Exercise details: Transcribe the following records exactly, images excluded.

Raw data:
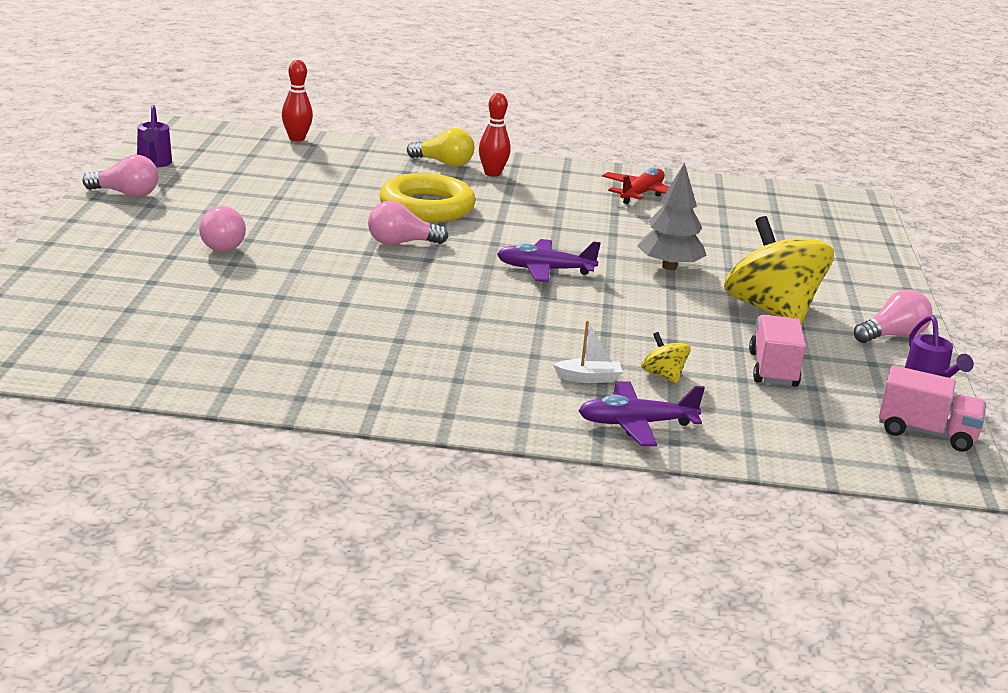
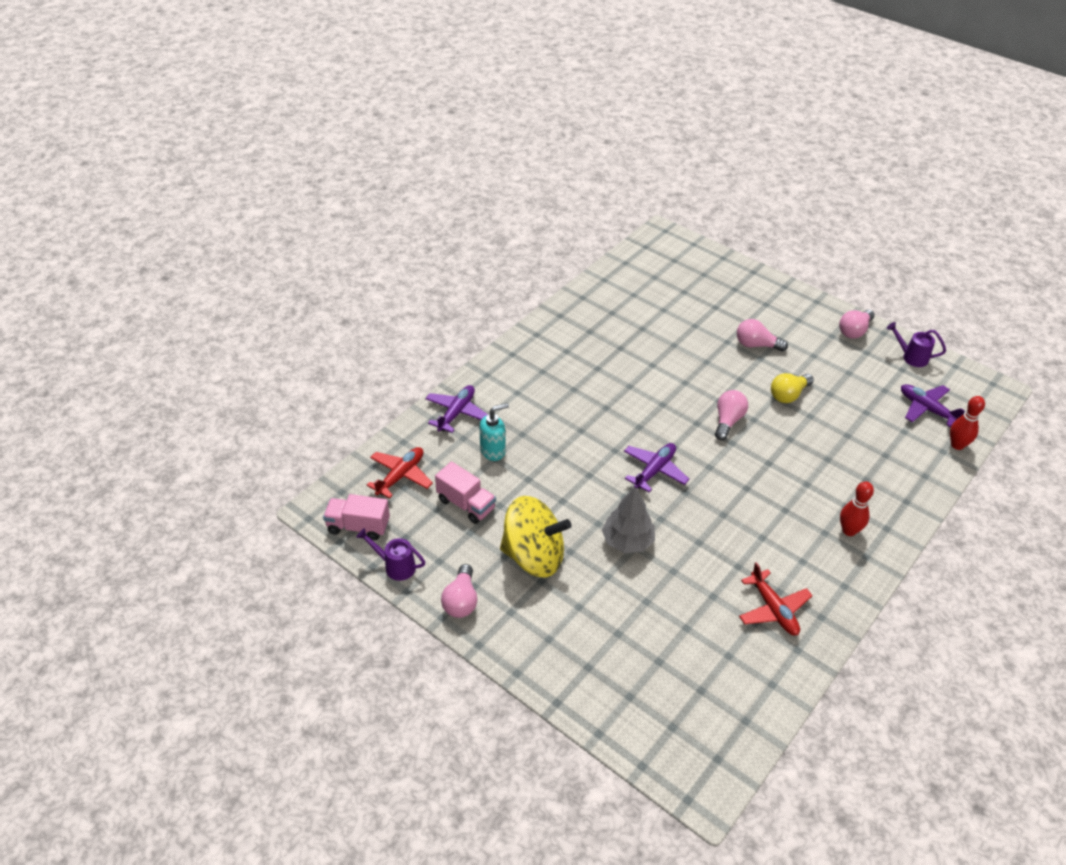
camera: 125 degrees right, 20 degrees up
(249, 153) = (926, 409): none -> purple plane
(427, 207) = (787, 460): yellow ring -> none
(444, 163) = (880, 510): yellow light bulb -> yellow light bulb (788, 395)
(588, 378) = (511, 419): white boat -> none
(663, 375) = (493, 451): yellow spinning top -> turquoise soap dispenser
(807, 430) = (400, 476): none -> red plane
(926, 433) = (358, 526): pink truck -> pink truck turned 45 degrees clockwise

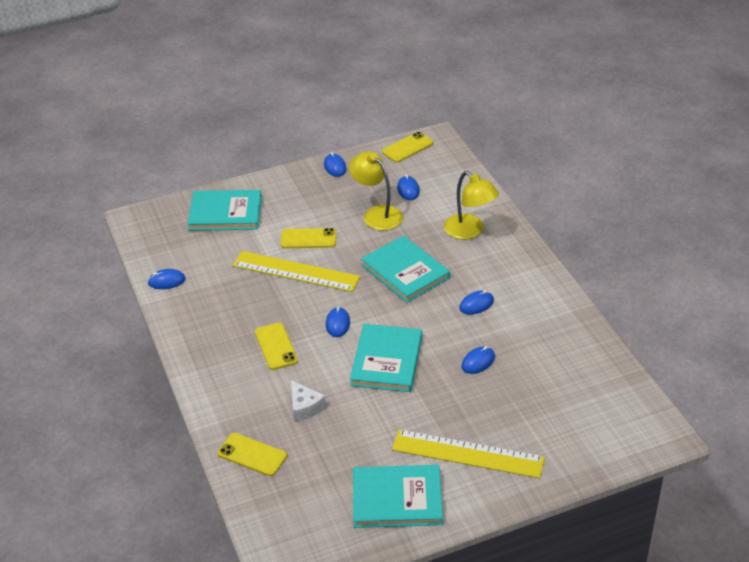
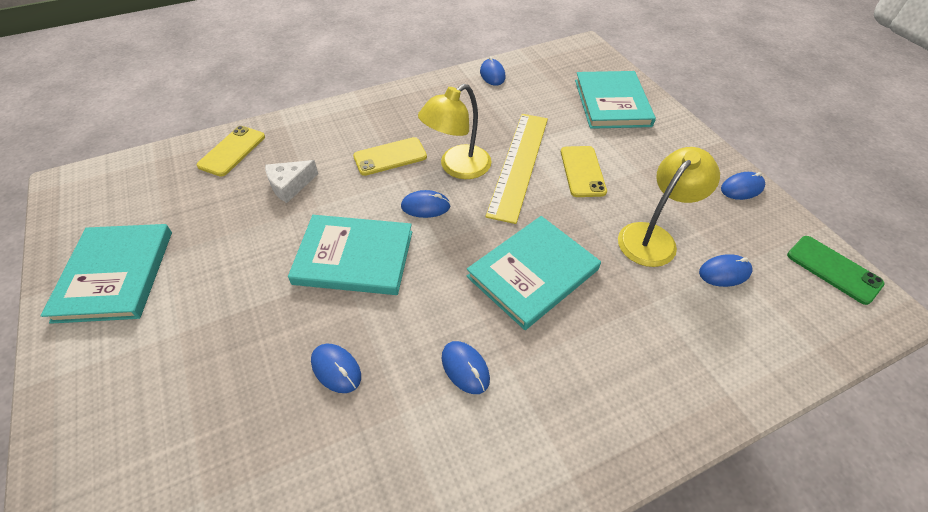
camera: 85 degrees right, 10 degrees up
(407, 147) = (833, 269): yellow phone -> green phone
(468, 453) = (158, 353): yellow ruler -> none
(470, 231) = (646, 360): yellow lamp -> yellow lamp (457, 167)

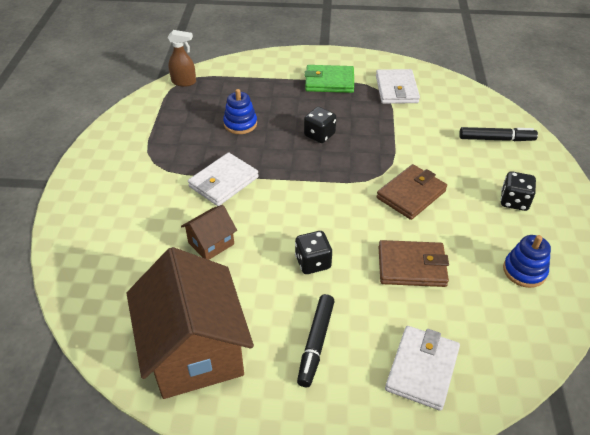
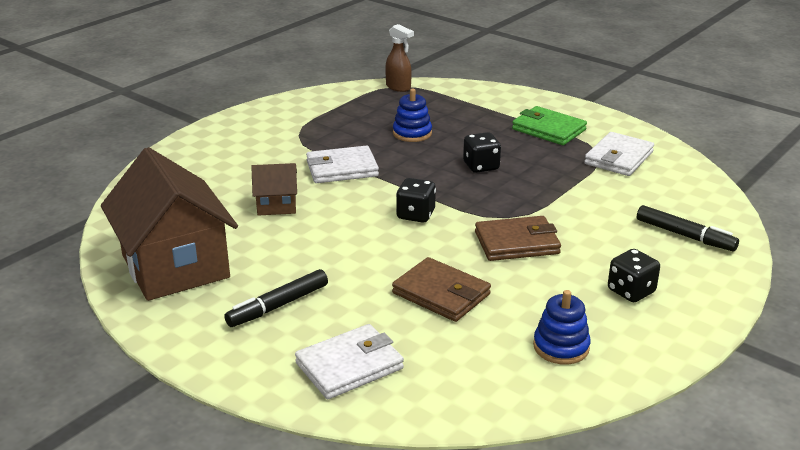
camera: 35 degrees right, 15 degrees down
(195, 350) = (175, 267): brown house -> brown house turned 45 degrees counterclockwise
(313, 262) = (348, 253): black dice -> black dice (415, 215)

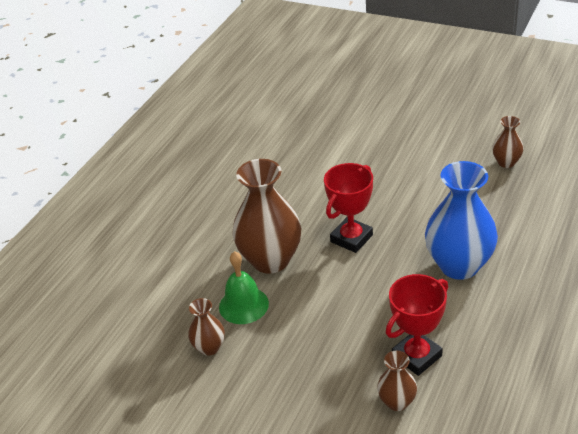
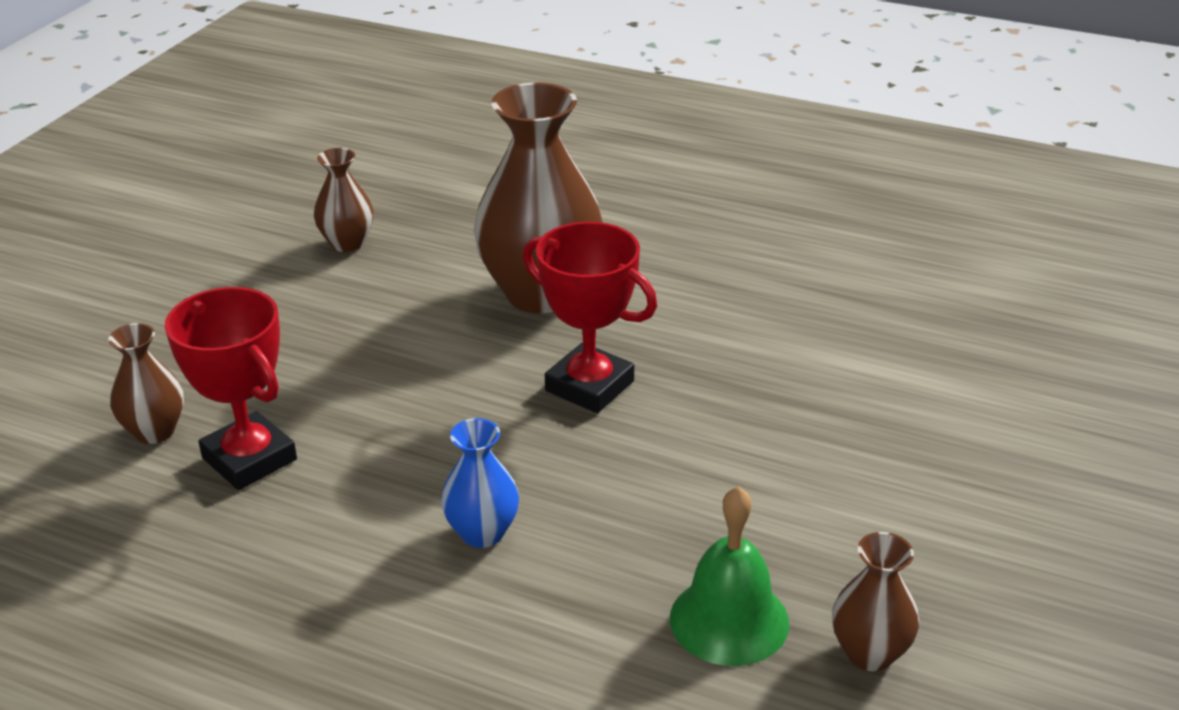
camera: 85 degrees right, 5 degrees down
(243, 305) = (433, 270): green bell -> green bell (729, 620)
(459, 265) = (482, 533): blue vase -> blue vase, size x0.49

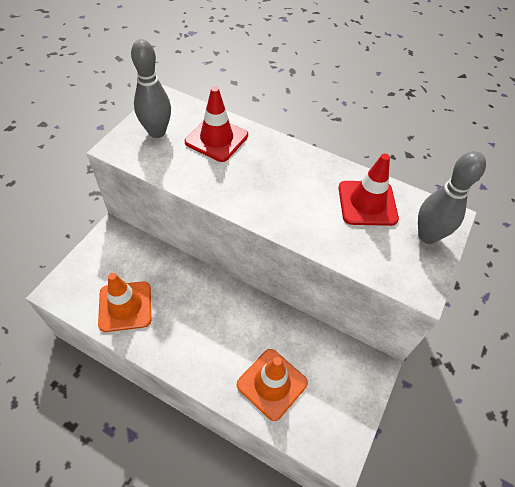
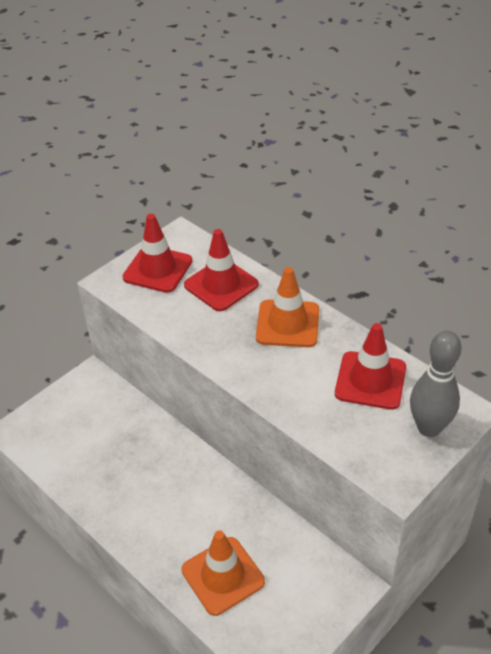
camera: 20 degrees right, 10 degrees down
(125, 306) = (84, 460): orange traffic cone -> orange traffic cone (287, 324)
(157, 132) = (157, 269): grey bowling pin -> red traffic cone

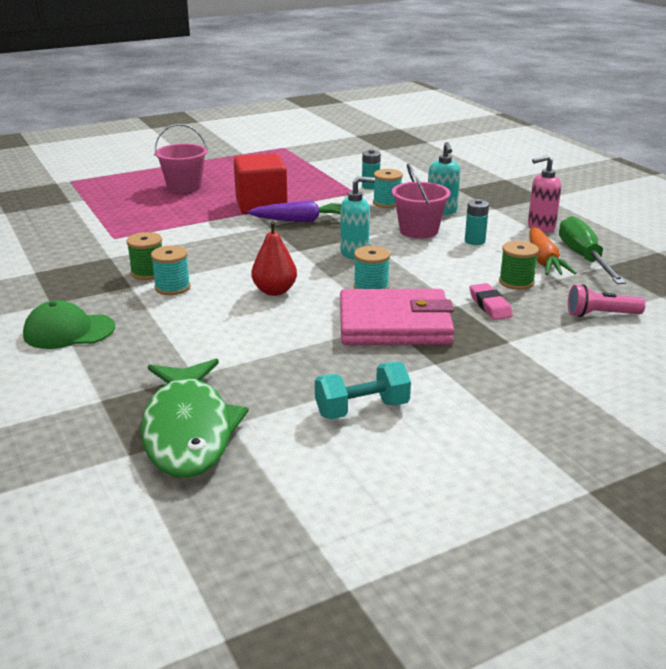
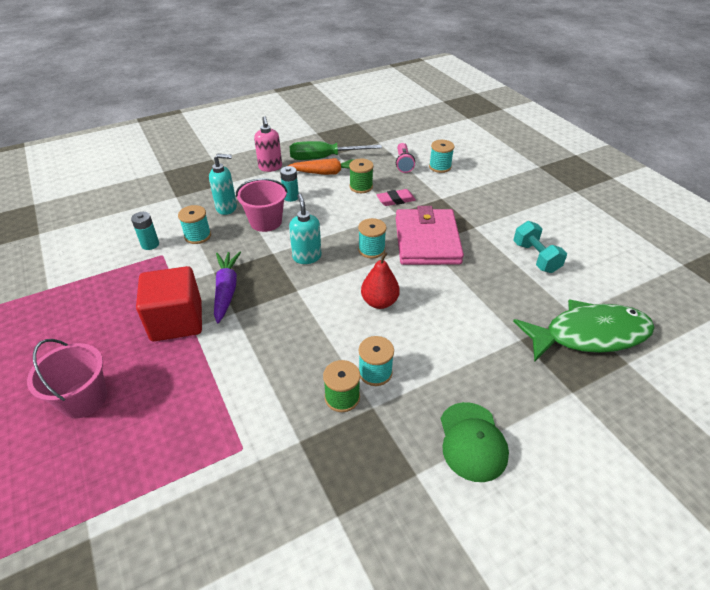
camera: 90 degrees left, 15 degrees up
(607, 345) = (440, 167): none -> turquoise spool

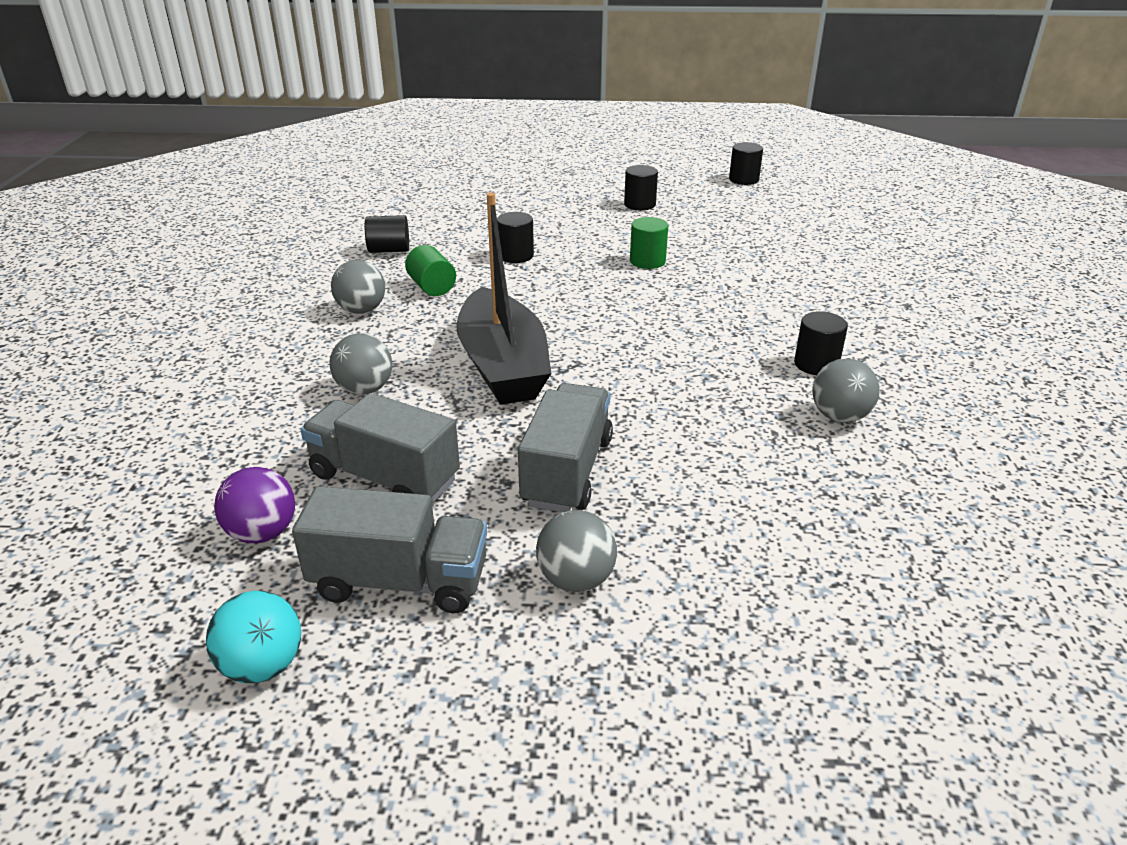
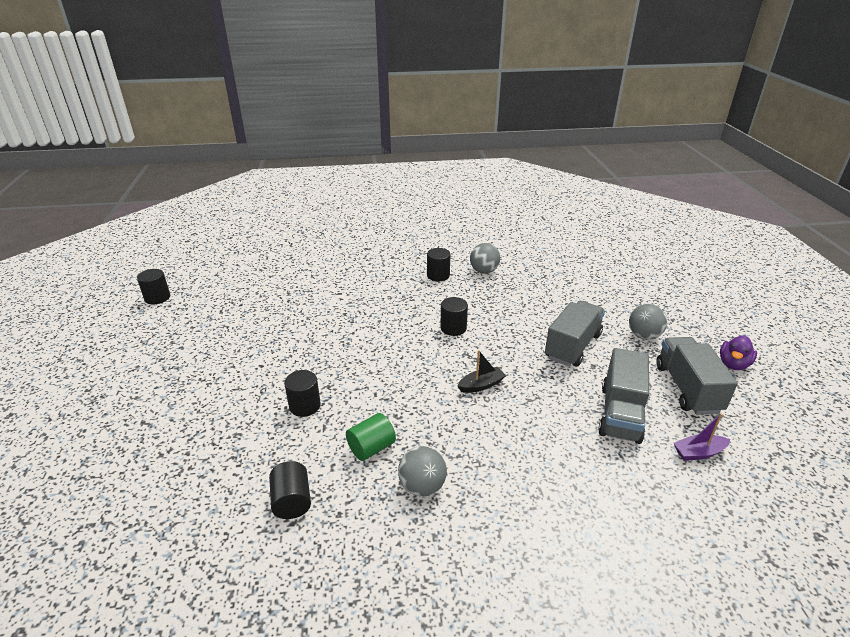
camera: 100 degrees left, 0 degrees up
(262, 533) = (698, 453): purple ball -> purple boat
(263, 665) = (769, 420): turquoise ball -> none
(365, 389) = (538, 448): grey ball -> none
(435, 695) = (733, 364): none -> purple duck
(503, 366) = (481, 385): black boat -> black boat, size x0.40
(567, 471) = (572, 346): grey truck -> grey truck turned 120 degrees clockwise
(639, 204) = (200, 346): black cylinder -> black cylinder (453, 328)
(647, 261) = (314, 336): green cylinder -> none

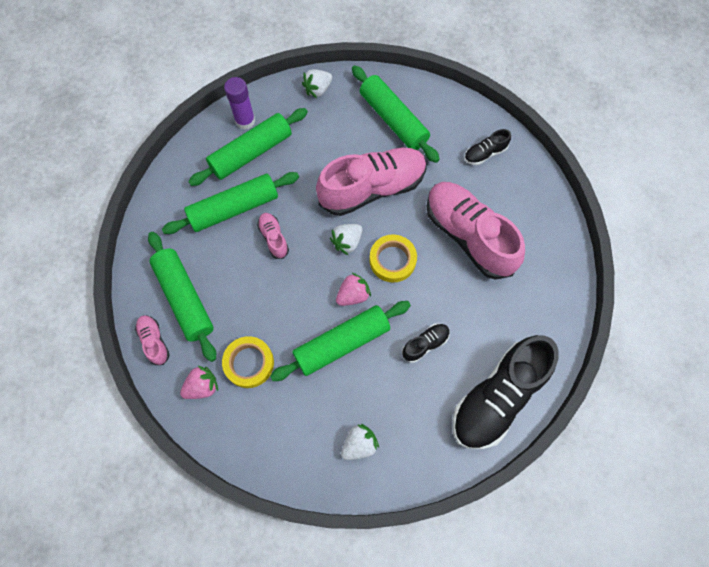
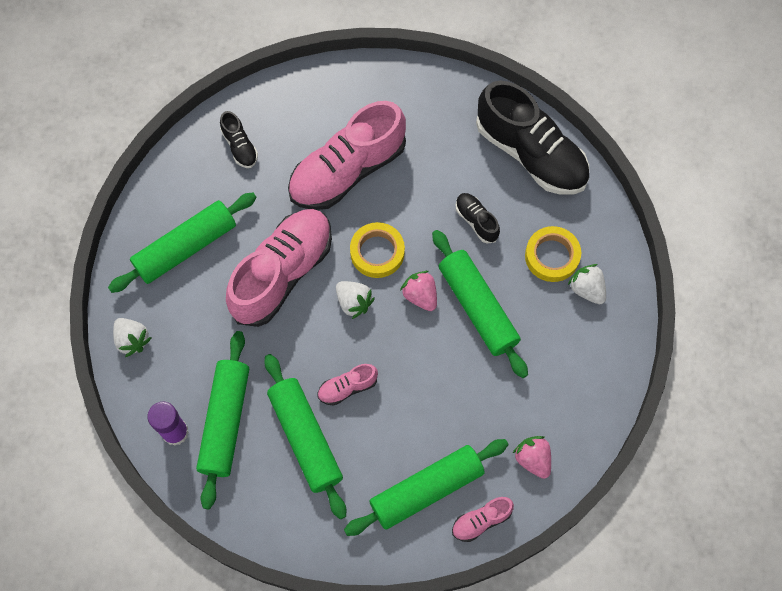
camera: 90 degrees left, 0 degrees up
(249, 363) = (504, 408): yellow tape -> yellow tape (552, 256)
(251, 153) = (225, 421): green rolling pin -> green rolling pin turned 45 degrees clockwise
(372, 188) = (282, 273): pink shoe -> pink shoe turned 60 degrees clockwise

Finished task:
camera: 125 degrees right, 20 degrees up
(249, 153) = (926, 409): none -> purple plane
(427, 207) = (787, 460): yellow ring -> none
(444, 163) = (880, 510): yellow light bulb -> yellow light bulb (788, 395)
(588, 378) = (511, 419): white boat -> none
(663, 375) = (493, 451): yellow spinning top -> turquoise soap dispenser
(807, 430) = (400, 476): none -> red plane
(926, 433) = (358, 526): pink truck -> pink truck turned 45 degrees clockwise

camera: 85 degrees right, 10 degrees up
(407, 147) = (833, 269): yellow phone -> green phone
(468, 453) = (158, 353): yellow ruler -> none
(470, 231) = (646, 360): yellow lamp -> yellow lamp (457, 167)

camera: 35 degrees right, 15 degrees down
(195, 350) = (175, 267): brown house -> brown house turned 45 degrees counterclockwise
(313, 262) = (348, 253): black dice -> black dice (415, 215)

camera: 85 degrees right, 5 degrees down
(243, 305) = (433, 270): green bell -> green bell (729, 620)
(459, 265) = (482, 533): blue vase -> blue vase, size x0.49

camera: 20 degrees right, 10 degrees down
(125, 306) = (84, 460): orange traffic cone -> orange traffic cone (287, 324)
(157, 132) = (157, 269): grey bowling pin -> red traffic cone

camera: 90 degrees left, 15 degrees up
(607, 345) = (440, 167): none -> turquoise spool

camera: 100 degrees left, 0 degrees up
(262, 533) = (698, 453): purple ball -> purple boat
(263, 665) = (769, 420): turquoise ball -> none
(365, 389) = (538, 448): grey ball -> none
(435, 695) = (733, 364): none -> purple duck
(503, 366) = (481, 385): black boat -> black boat, size x0.40
(567, 471) = (572, 346): grey truck -> grey truck turned 120 degrees clockwise
(639, 204) = (200, 346): black cylinder -> black cylinder (453, 328)
(647, 261) = (314, 336): green cylinder -> none

camera: 90 degrees left, 0 degrees up
(249, 363) = (504, 408): yellow tape -> yellow tape (552, 256)
(251, 153) = (225, 421): green rolling pin -> green rolling pin turned 45 degrees clockwise
(372, 188) = (282, 273): pink shoe -> pink shoe turned 60 degrees clockwise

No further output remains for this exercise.